# Short exercise
Arrange every line of text in the rows below as one numbered list, omitting blank lines and leaving out the pictures.

# Records for the exercise
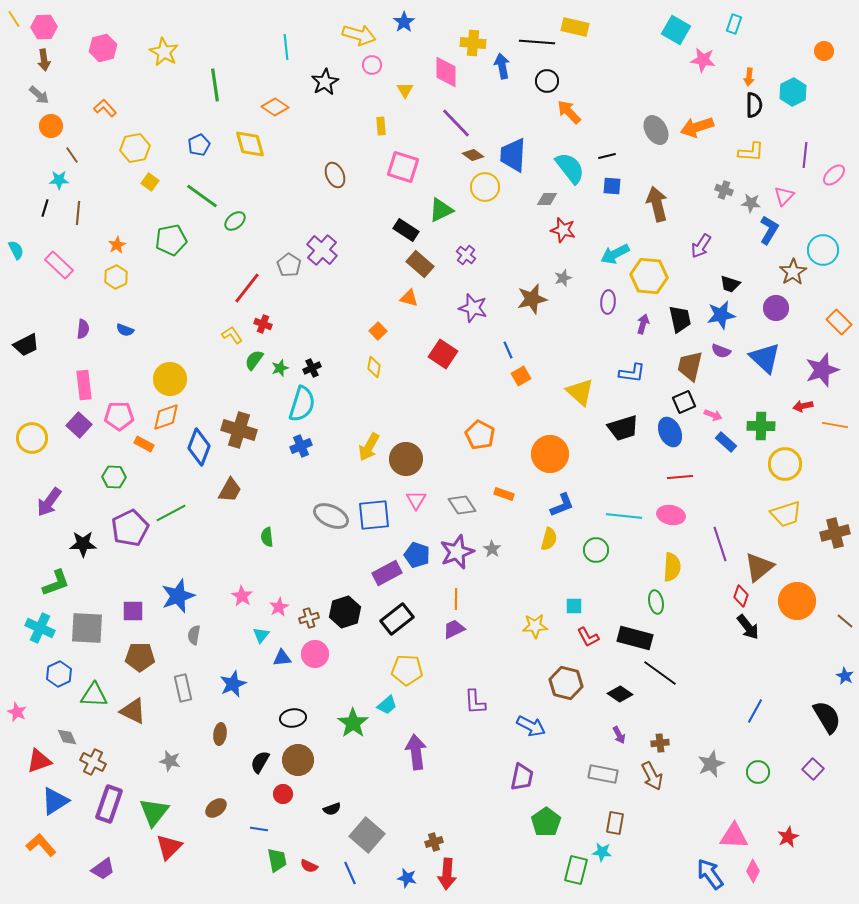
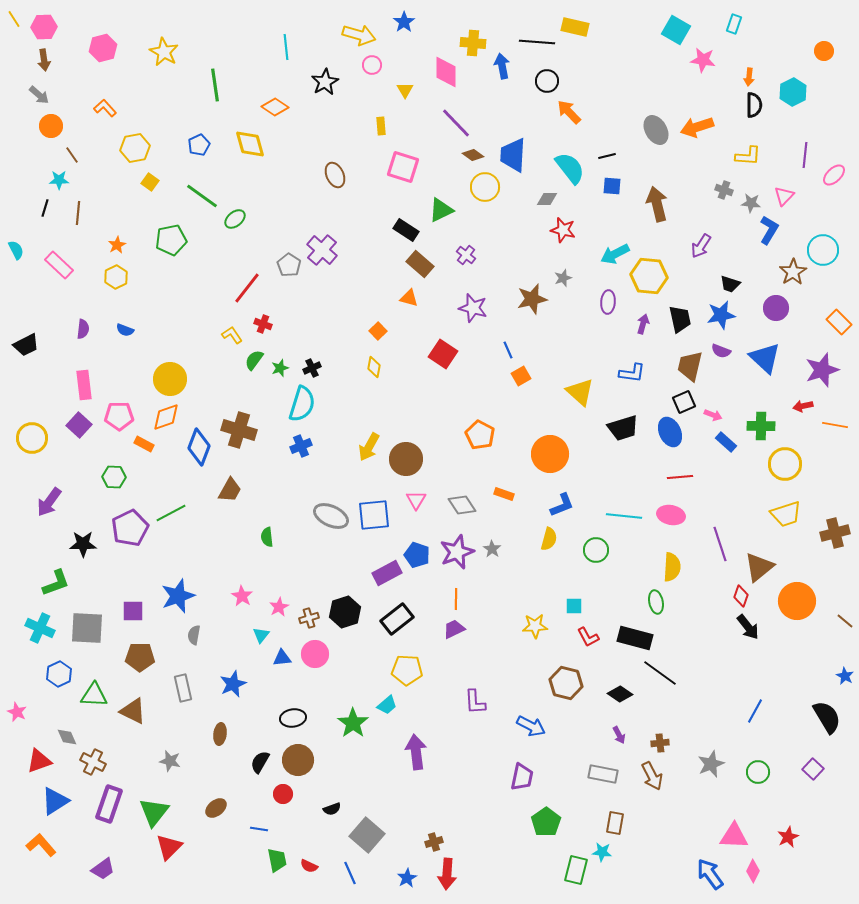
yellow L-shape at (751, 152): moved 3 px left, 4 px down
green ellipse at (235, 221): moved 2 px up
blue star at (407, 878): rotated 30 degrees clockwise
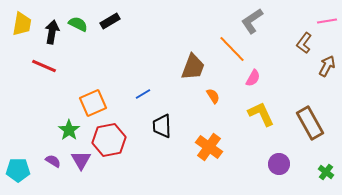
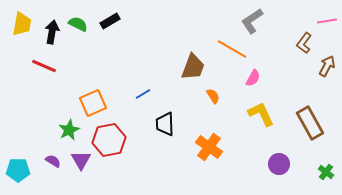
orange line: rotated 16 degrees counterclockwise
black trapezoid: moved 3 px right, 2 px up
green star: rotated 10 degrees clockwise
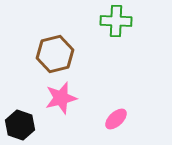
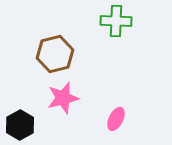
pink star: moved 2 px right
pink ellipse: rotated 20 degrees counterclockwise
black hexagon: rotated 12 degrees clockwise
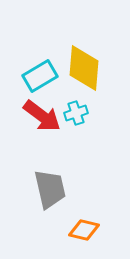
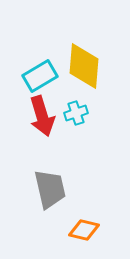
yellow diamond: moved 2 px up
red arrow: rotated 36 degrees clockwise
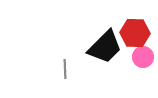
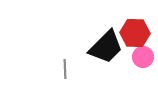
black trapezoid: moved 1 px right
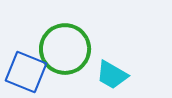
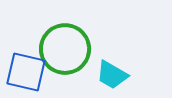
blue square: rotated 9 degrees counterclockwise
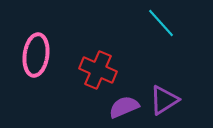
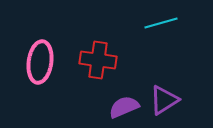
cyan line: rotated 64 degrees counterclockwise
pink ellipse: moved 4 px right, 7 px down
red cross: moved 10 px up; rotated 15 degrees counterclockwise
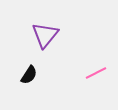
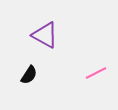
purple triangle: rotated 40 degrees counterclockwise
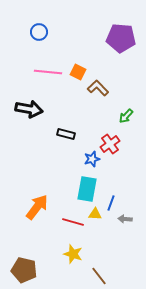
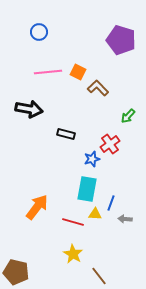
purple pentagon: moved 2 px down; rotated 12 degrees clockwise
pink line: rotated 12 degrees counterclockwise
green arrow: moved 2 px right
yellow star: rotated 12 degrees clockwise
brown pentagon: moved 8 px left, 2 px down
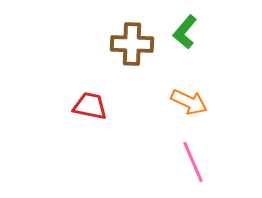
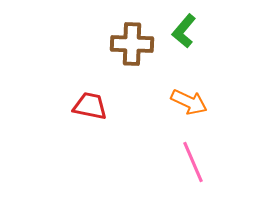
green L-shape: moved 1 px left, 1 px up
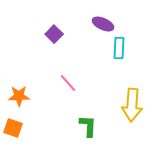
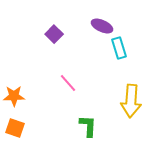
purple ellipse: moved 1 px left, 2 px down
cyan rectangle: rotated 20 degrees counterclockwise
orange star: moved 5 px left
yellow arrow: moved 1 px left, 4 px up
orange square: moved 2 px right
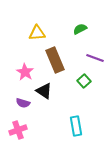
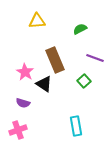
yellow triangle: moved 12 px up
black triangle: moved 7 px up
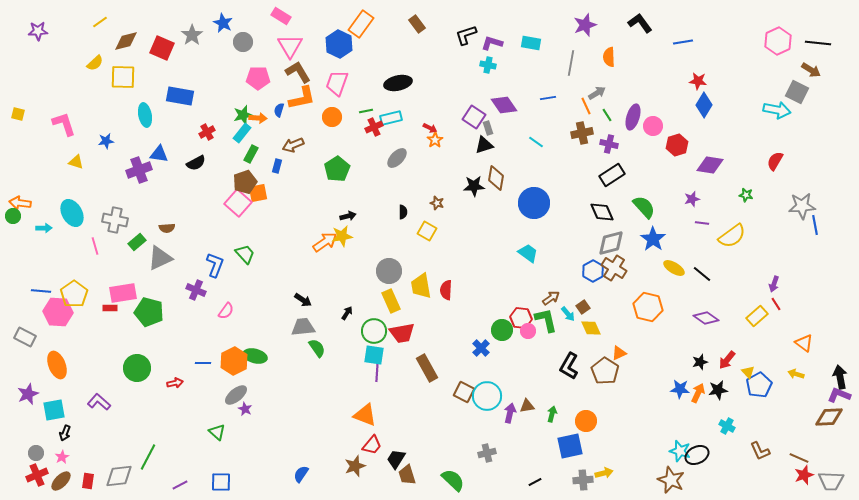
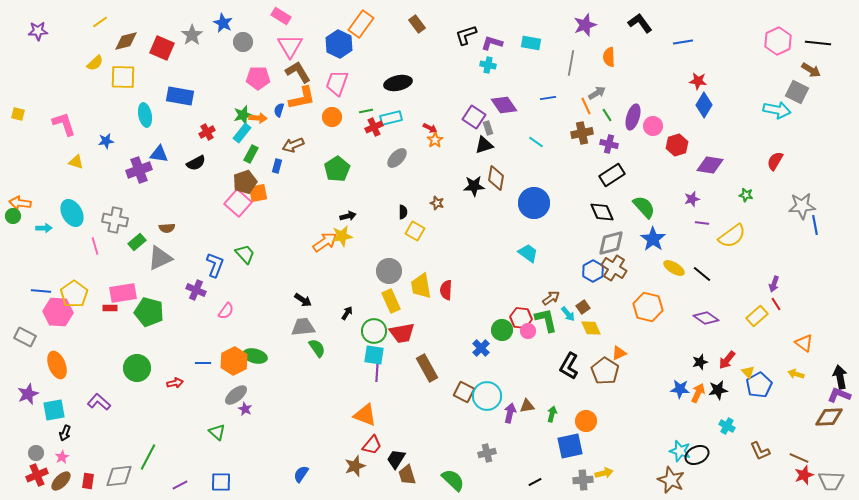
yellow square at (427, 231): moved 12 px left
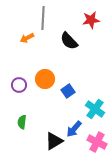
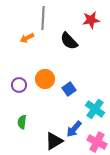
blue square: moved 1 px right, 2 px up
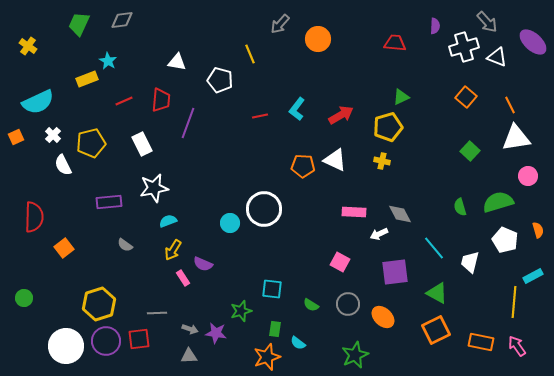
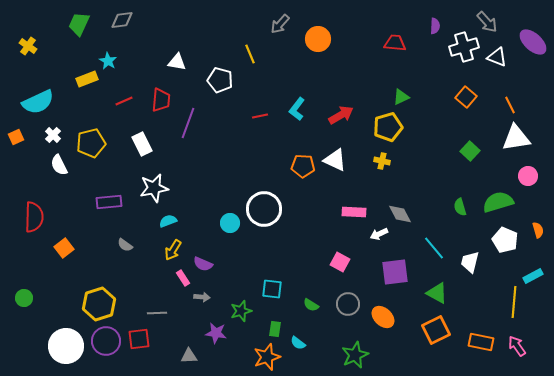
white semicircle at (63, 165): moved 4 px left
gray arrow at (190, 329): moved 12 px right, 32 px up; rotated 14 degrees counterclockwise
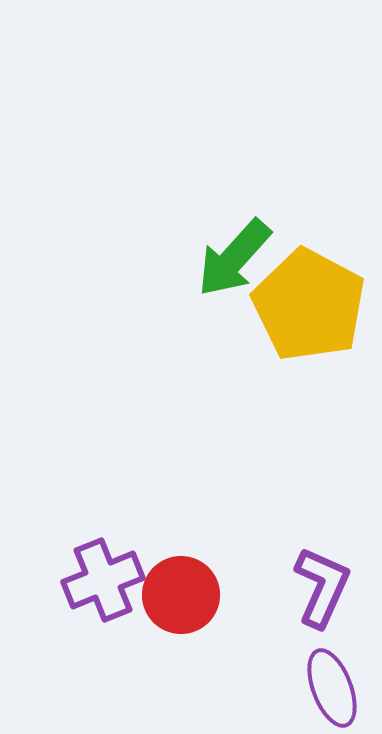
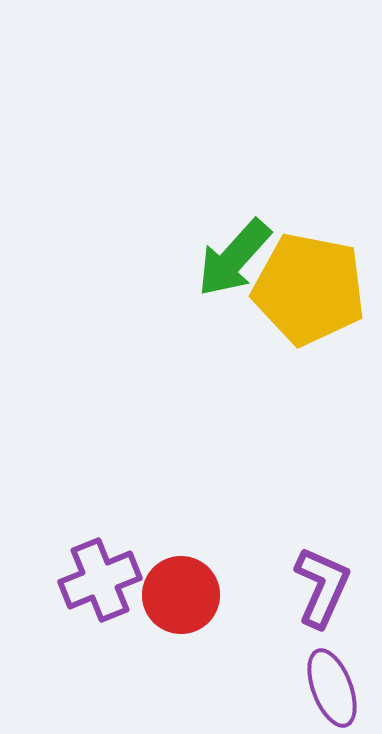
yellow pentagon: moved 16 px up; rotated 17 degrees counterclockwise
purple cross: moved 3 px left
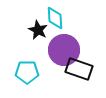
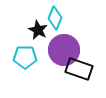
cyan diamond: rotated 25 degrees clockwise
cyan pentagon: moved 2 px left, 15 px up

# Answer to the exercise
1. yellow L-shape at (751, 152): moved 3 px left, 4 px down
2. green ellipse at (235, 221): moved 2 px up
3. blue star at (407, 878): rotated 30 degrees clockwise
4. orange line: rotated 16 degrees counterclockwise
5. black trapezoid: moved 3 px right, 2 px up
6. green star: rotated 10 degrees clockwise
7. pink star: moved 2 px right
8. pink ellipse: rotated 20 degrees counterclockwise
9. black hexagon: rotated 12 degrees clockwise
10. yellow diamond: moved 2 px up
11. red arrow: rotated 36 degrees clockwise
12. black trapezoid: moved 1 px right
13. blue square: rotated 9 degrees counterclockwise
14. cyan line: rotated 64 degrees counterclockwise
15. pink ellipse: moved 4 px right, 7 px down
16. red cross: moved 10 px up; rotated 15 degrees counterclockwise
17. purple triangle: rotated 40 degrees counterclockwise
18. purple pentagon: moved 2 px down; rotated 12 degrees clockwise
19. pink line: rotated 12 degrees counterclockwise
20. green arrow: moved 2 px right
21. yellow star: rotated 12 degrees clockwise
22. brown pentagon: moved 8 px left, 2 px down
23. green L-shape: moved 1 px left, 1 px up
24. purple ellipse: moved 1 px left, 2 px down
25. cyan rectangle: rotated 20 degrees counterclockwise
26. orange star: moved 5 px left
27. yellow arrow: moved 1 px left, 4 px up
28. orange square: moved 2 px right
29. yellow triangle: moved 12 px up
30. black triangle: moved 7 px up
31. yellow square at (427, 231): moved 12 px left
32. blue square: moved 1 px right, 2 px up
33. white semicircle at (63, 165): moved 4 px left
34. gray arrow at (190, 329): moved 12 px right, 32 px up; rotated 14 degrees counterclockwise
35. yellow pentagon: moved 16 px up; rotated 17 degrees counterclockwise
36. purple cross: moved 3 px left
37. cyan diamond: rotated 25 degrees clockwise
38. cyan pentagon: moved 2 px left, 15 px up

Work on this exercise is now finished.